| Data excerpt |
----------

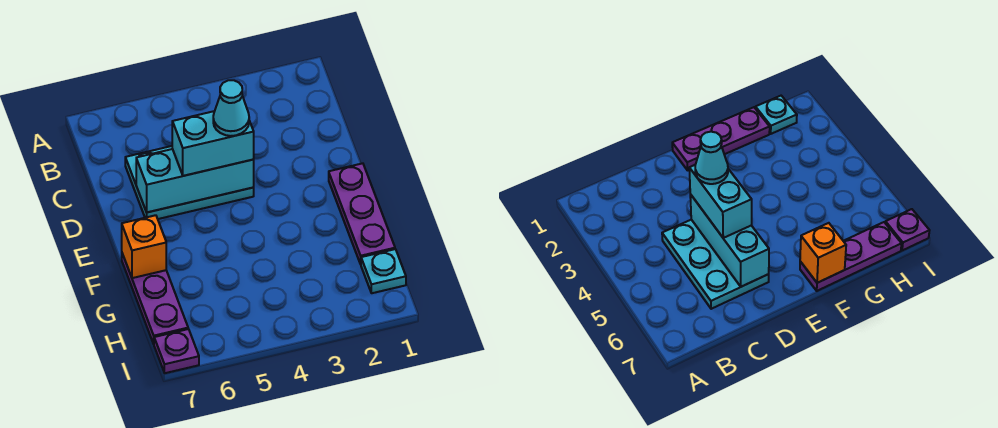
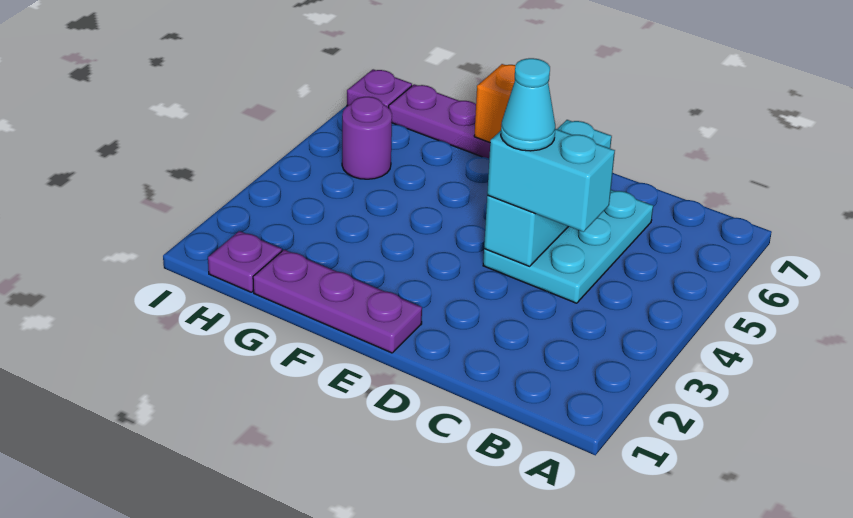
cyan brick D4:D5 level 3 -> cyan brick C4:D4 level 3
cyan plate H1 level 1 -> purple plate H1 level 1
none -> purple round brick H5 level 1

----------

| Task item |
Look through the material for "cyan". Copy each line that has it.

| Written response |
cyan brick D4:D5 level 3 -> cyan brick C4:D4 level 3
cyan plate H1 level 1 -> purple plate H1 level 1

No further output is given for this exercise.